▶ _What you need to do_
Filter the data for lines with the word "triangle" and copy those lines.

▶ _Material for this exercise_
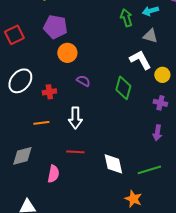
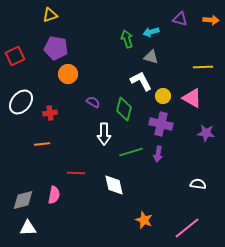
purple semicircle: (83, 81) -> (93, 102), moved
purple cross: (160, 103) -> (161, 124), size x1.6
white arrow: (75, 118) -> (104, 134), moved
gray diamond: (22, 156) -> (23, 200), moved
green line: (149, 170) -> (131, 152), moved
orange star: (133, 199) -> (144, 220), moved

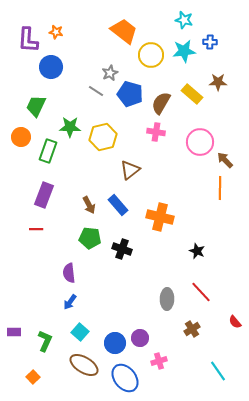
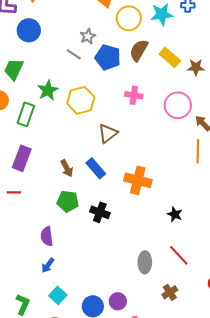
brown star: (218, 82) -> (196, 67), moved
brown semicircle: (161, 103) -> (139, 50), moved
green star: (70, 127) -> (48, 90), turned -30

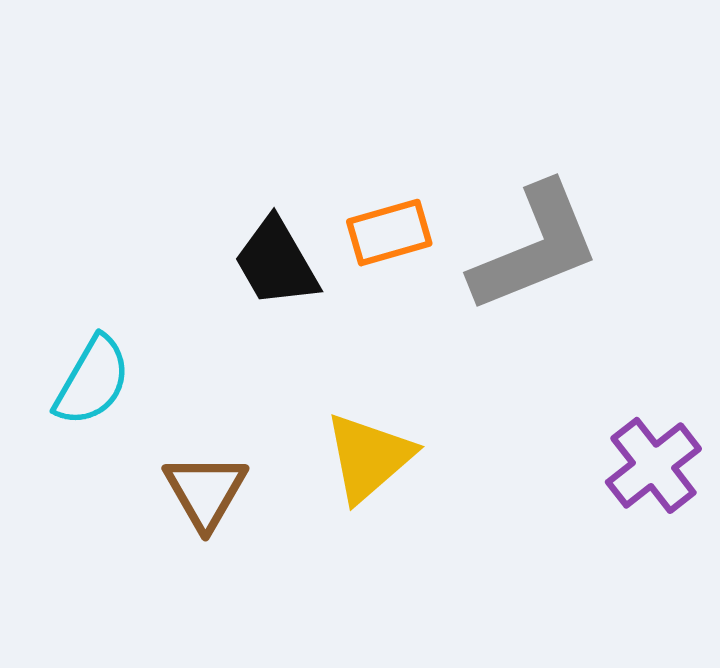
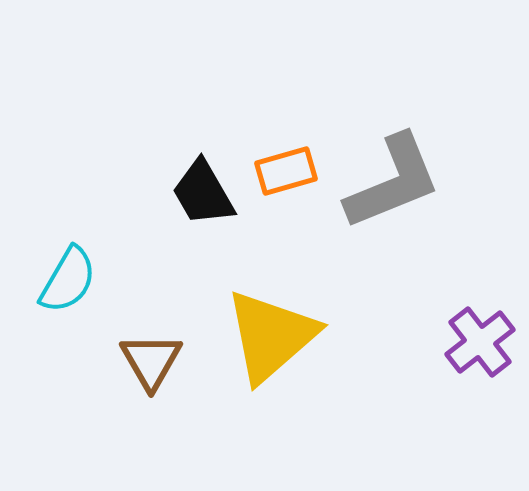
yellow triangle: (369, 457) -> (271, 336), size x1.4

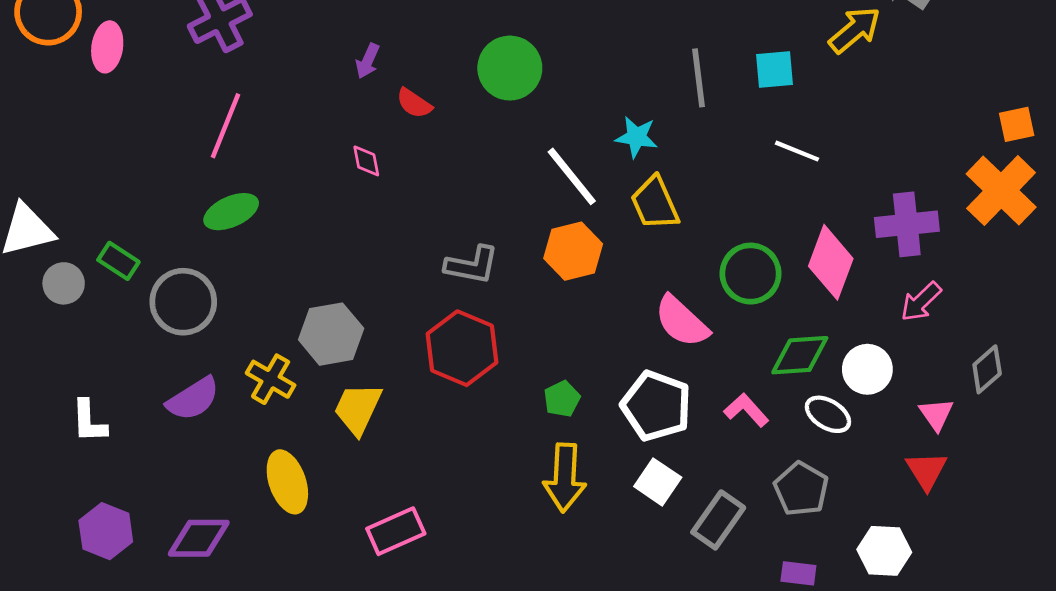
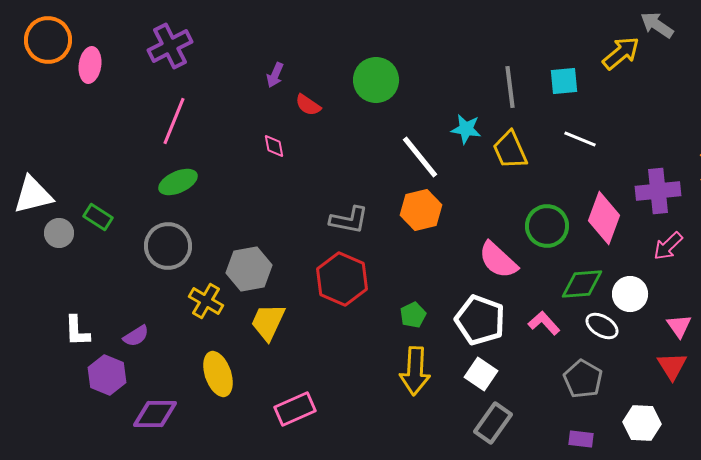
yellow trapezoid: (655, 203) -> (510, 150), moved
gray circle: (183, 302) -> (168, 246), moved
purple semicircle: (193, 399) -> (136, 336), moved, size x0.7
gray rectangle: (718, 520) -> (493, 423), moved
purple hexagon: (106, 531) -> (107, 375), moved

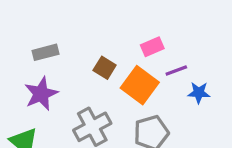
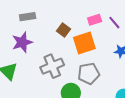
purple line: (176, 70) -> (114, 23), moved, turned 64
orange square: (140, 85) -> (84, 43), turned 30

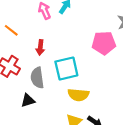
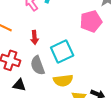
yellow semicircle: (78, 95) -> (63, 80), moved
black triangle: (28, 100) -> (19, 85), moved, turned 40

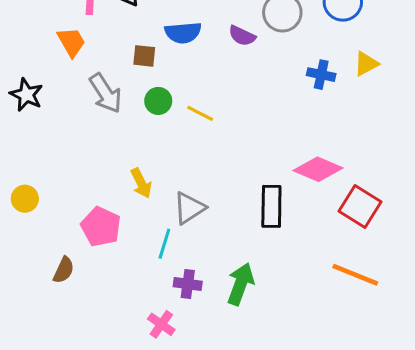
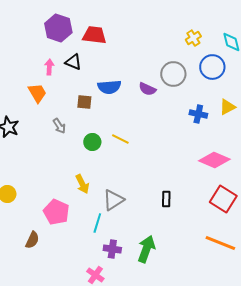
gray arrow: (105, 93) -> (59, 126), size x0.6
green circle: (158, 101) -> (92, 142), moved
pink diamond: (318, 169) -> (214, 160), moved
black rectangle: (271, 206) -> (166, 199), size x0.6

--

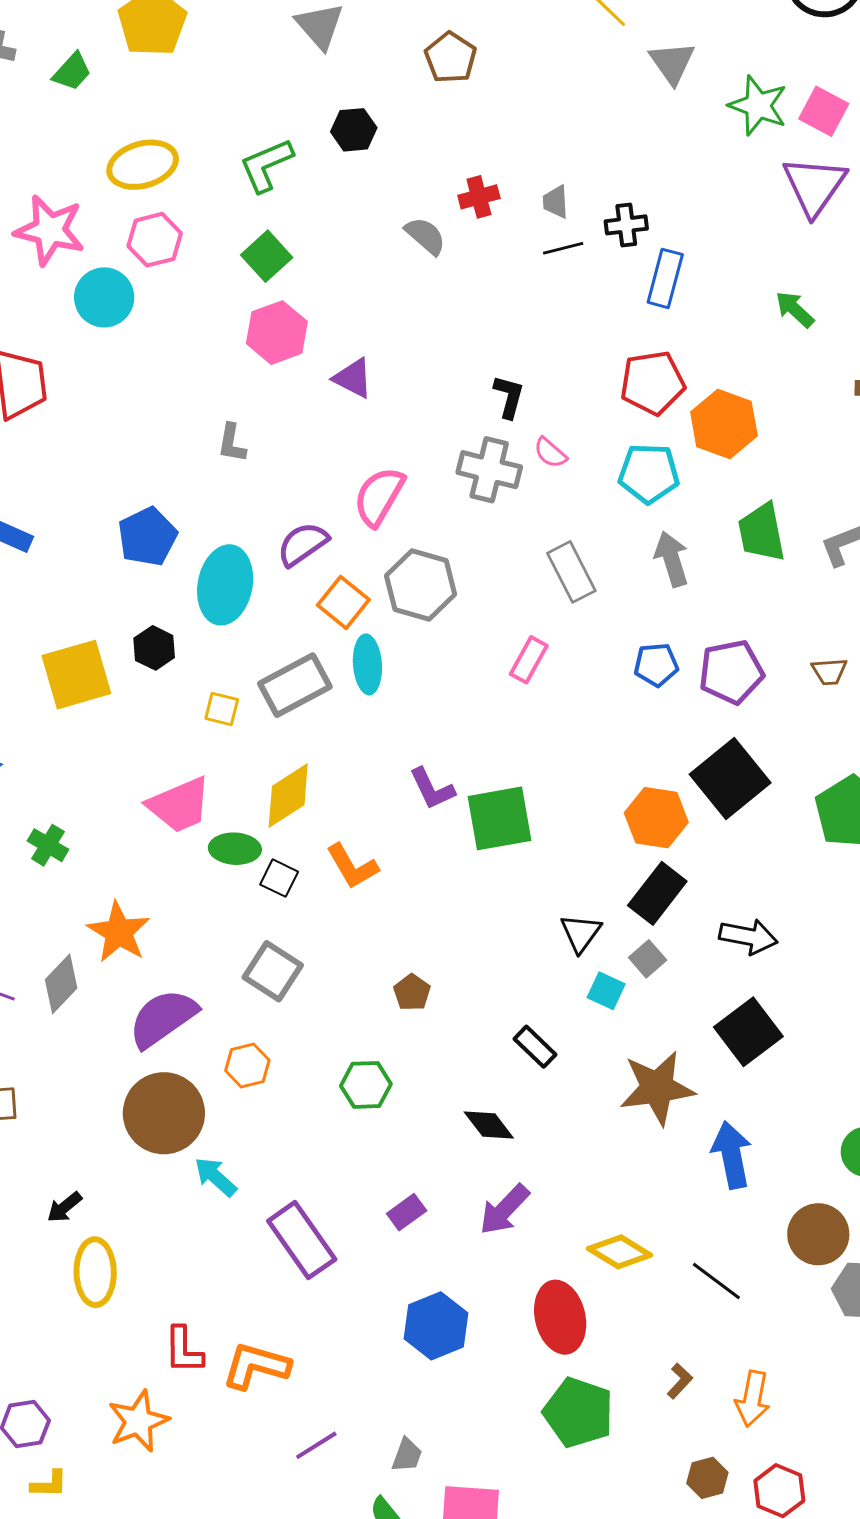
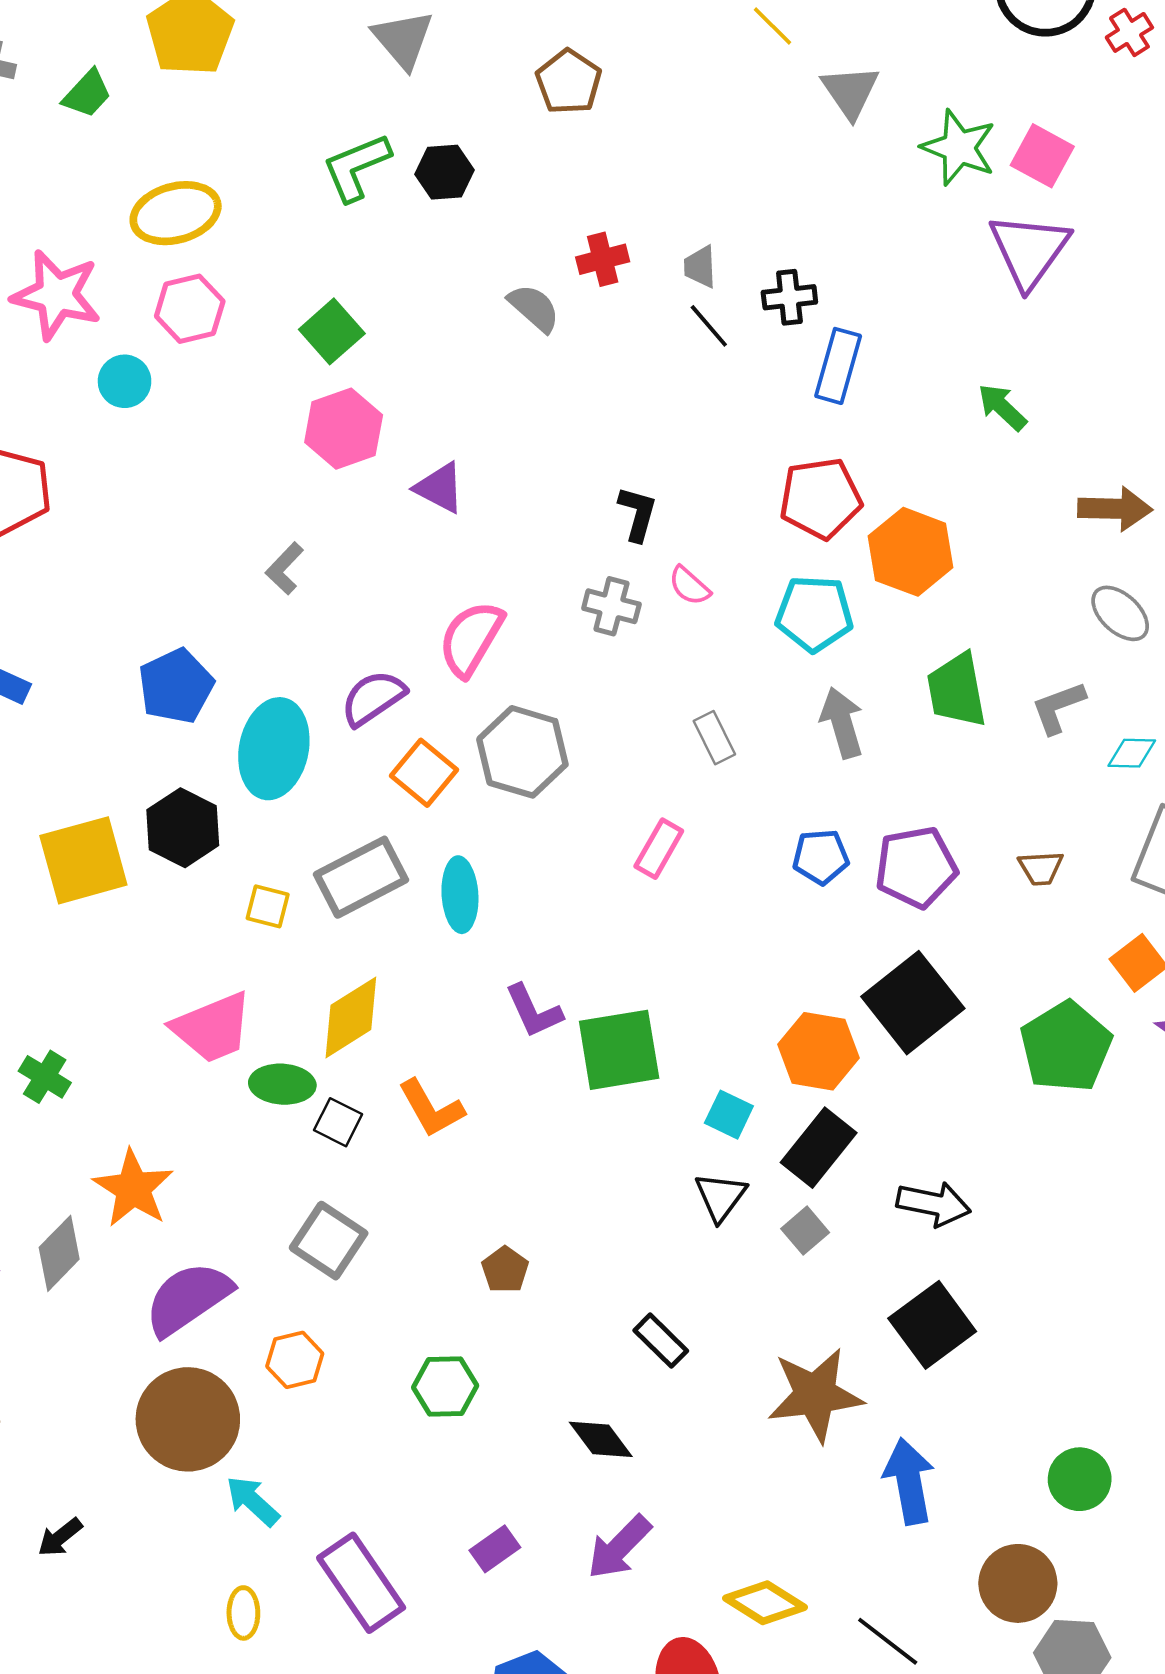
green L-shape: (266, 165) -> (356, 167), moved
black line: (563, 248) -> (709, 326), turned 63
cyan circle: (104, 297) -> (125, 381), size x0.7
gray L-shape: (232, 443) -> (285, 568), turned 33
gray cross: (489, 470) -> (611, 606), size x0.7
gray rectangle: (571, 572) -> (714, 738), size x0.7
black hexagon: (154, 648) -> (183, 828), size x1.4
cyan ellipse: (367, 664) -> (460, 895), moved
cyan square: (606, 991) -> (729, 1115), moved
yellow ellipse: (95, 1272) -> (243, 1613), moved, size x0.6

...

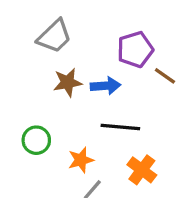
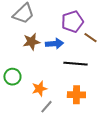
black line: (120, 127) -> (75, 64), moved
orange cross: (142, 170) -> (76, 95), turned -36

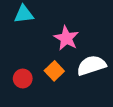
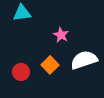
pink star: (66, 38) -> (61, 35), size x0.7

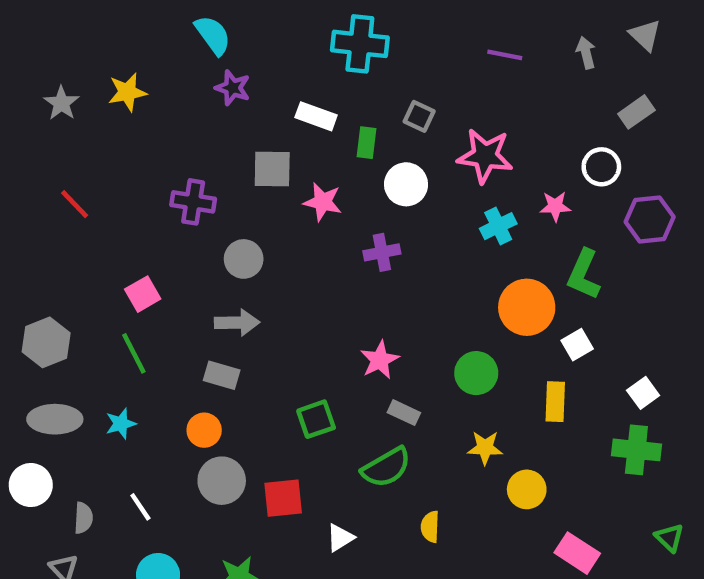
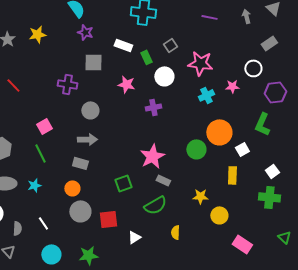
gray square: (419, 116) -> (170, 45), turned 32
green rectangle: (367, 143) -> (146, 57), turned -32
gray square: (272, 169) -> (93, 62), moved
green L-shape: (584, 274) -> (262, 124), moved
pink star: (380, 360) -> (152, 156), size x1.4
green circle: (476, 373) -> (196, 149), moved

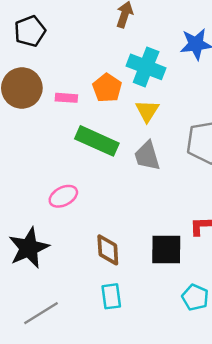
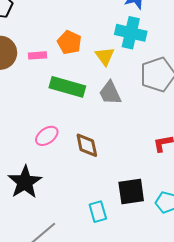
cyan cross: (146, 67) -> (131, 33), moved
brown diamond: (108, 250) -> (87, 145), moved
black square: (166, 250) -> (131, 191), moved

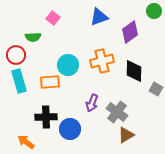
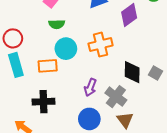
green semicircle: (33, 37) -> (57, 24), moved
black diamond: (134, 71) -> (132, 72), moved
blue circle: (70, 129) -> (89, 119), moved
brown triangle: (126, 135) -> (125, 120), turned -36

▶ _Exercise answer_
yellow triangle: (369, 457) -> (271, 336), size x1.4
black triangle: (28, 100) -> (19, 85), moved, turned 40
brown triangle: (126, 135) -> (125, 120), turned -36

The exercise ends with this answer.